Required work: Word for word, return the lines from the start of the entries below through the line that has "D6: LED white".

═════ Data to use ═════

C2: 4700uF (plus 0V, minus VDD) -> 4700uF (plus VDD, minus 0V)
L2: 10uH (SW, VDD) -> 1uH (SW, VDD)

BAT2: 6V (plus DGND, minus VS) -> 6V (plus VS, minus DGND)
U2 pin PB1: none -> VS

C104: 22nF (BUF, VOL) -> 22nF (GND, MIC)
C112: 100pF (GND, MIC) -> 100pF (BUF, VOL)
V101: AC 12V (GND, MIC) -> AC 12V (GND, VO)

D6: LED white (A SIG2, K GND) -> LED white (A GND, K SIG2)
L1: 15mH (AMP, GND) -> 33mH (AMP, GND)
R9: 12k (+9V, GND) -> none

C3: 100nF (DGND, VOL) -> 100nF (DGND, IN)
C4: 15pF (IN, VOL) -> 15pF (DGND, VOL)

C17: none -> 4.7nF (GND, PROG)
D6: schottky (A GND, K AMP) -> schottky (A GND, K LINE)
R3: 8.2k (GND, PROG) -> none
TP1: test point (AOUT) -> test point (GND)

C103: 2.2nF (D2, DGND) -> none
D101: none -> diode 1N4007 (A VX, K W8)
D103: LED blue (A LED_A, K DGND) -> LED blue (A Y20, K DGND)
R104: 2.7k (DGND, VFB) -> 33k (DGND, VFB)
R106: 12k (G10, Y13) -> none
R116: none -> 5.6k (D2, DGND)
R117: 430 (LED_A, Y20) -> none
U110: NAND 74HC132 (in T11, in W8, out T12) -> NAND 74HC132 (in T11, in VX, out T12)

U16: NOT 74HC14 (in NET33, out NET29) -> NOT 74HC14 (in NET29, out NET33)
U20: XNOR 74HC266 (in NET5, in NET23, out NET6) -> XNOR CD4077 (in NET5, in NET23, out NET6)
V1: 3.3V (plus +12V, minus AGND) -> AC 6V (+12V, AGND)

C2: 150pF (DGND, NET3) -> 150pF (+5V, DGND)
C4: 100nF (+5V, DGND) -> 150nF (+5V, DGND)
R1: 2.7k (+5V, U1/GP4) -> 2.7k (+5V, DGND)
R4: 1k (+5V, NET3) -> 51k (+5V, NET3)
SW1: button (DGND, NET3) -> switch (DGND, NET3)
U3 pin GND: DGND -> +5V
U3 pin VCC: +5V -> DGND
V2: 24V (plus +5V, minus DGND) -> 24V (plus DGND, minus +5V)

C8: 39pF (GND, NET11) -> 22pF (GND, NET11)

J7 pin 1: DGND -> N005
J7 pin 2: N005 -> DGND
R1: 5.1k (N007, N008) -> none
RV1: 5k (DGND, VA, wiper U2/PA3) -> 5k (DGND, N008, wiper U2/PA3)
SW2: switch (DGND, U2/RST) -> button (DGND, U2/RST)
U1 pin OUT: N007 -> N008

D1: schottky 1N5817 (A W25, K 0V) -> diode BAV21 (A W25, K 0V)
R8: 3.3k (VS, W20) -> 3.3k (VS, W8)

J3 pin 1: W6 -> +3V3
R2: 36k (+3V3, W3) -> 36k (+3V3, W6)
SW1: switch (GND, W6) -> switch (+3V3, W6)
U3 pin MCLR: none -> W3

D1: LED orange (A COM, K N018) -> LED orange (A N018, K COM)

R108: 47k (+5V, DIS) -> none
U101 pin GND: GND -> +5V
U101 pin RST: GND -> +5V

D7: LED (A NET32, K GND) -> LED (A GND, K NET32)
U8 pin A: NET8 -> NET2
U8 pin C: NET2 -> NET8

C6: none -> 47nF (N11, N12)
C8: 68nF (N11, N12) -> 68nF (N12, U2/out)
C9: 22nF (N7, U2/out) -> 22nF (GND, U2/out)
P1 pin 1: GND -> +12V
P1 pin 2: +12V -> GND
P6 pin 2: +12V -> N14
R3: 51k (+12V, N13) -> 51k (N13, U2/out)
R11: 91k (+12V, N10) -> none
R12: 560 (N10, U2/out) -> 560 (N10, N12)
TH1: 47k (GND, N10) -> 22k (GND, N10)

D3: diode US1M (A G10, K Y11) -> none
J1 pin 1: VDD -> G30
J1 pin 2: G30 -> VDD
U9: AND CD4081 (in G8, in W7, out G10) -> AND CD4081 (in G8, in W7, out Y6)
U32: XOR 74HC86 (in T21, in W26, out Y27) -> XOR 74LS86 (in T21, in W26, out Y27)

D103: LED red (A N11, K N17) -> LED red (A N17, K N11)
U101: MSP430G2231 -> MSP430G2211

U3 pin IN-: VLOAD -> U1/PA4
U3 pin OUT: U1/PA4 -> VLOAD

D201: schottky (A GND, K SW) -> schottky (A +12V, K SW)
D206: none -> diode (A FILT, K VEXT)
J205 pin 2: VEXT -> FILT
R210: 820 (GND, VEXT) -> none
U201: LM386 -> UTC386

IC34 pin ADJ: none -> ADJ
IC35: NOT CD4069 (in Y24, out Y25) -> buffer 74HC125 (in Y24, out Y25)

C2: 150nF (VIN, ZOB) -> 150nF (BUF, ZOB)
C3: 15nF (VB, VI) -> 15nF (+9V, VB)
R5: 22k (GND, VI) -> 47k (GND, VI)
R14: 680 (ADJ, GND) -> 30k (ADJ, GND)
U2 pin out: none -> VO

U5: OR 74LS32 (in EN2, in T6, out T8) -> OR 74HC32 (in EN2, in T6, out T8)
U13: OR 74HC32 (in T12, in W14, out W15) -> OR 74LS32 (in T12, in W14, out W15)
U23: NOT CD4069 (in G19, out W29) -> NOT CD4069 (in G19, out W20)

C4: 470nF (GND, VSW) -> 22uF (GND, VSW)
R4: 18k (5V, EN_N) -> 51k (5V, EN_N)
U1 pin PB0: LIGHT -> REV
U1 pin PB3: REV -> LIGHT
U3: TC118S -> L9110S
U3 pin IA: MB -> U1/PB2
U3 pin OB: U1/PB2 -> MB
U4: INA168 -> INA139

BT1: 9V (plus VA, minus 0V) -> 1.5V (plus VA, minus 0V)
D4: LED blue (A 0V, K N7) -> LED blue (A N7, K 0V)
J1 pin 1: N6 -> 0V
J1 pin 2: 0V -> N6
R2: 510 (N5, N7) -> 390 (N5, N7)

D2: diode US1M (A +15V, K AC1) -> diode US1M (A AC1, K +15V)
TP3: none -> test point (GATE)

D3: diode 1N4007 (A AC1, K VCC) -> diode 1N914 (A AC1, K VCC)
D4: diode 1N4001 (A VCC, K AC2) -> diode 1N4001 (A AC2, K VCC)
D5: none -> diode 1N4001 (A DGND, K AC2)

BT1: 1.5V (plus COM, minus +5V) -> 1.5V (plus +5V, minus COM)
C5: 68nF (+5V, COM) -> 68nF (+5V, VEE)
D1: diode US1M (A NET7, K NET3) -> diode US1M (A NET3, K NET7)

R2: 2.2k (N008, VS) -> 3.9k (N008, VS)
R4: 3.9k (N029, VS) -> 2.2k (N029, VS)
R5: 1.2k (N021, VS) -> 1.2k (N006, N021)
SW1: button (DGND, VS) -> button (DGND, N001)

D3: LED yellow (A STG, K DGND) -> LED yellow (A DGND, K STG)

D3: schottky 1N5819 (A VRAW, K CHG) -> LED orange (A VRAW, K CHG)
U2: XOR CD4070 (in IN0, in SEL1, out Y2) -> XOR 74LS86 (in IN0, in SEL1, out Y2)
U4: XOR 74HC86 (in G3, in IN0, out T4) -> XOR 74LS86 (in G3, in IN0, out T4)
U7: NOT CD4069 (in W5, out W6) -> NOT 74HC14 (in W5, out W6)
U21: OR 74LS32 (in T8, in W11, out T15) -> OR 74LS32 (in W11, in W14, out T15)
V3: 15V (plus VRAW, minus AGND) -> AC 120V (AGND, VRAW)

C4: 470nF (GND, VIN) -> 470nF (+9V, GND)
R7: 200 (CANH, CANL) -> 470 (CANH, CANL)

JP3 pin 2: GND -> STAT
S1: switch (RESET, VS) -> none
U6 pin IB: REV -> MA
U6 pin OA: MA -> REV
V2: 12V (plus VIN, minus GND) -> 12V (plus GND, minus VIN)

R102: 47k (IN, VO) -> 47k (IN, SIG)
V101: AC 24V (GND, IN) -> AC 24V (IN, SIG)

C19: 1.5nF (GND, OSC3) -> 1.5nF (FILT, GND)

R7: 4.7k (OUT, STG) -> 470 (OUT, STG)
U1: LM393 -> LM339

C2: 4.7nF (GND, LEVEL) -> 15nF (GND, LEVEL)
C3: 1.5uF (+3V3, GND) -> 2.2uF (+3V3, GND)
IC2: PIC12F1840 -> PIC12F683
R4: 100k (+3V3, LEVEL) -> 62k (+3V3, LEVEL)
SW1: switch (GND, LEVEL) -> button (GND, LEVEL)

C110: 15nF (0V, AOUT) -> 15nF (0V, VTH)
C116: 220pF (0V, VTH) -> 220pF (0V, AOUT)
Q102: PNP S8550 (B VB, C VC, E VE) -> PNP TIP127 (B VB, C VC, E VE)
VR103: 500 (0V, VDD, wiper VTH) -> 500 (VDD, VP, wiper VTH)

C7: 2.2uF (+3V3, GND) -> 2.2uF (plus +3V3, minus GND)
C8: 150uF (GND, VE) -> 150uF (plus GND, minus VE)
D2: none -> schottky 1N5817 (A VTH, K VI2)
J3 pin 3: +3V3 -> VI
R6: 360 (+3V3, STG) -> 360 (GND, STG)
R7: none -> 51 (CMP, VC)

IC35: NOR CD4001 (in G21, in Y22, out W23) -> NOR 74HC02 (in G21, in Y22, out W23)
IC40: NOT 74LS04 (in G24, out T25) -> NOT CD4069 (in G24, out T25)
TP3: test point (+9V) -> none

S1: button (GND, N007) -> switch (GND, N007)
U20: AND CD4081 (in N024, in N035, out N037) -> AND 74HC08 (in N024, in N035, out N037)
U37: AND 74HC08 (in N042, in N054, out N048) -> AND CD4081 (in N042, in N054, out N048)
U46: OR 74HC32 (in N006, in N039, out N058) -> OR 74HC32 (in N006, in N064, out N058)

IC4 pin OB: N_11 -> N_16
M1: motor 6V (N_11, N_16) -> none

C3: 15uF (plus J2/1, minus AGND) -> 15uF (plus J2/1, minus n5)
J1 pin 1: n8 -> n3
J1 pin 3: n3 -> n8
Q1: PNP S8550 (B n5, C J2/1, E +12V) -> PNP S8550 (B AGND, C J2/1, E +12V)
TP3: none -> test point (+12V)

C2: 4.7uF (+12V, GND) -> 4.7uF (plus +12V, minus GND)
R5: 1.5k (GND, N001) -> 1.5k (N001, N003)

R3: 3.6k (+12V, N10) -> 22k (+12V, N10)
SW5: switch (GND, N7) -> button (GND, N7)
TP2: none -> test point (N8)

═════

Finished task:
C2: 4700uF (plus 0V, minus VDD) -> 4700uF (plus VDD, minus 0V)
L2: 10uH (SW, VDD) -> 1uH (SW, VDD)

BAT2: 6V (plus DGND, minus VS) -> 6V (plus VS, minus DGND)
U2 pin PB1: none -> VS

C104: 22nF (BUF, VOL) -> 22nF (GND, MIC)
C112: 100pF (GND, MIC) -> 100pF (BUF, VOL)
V101: AC 12V (GND, MIC) -> AC 12V (GND, VO)

D6: LED white (A SIG2, K GND) -> LED white (A GND, K SIG2)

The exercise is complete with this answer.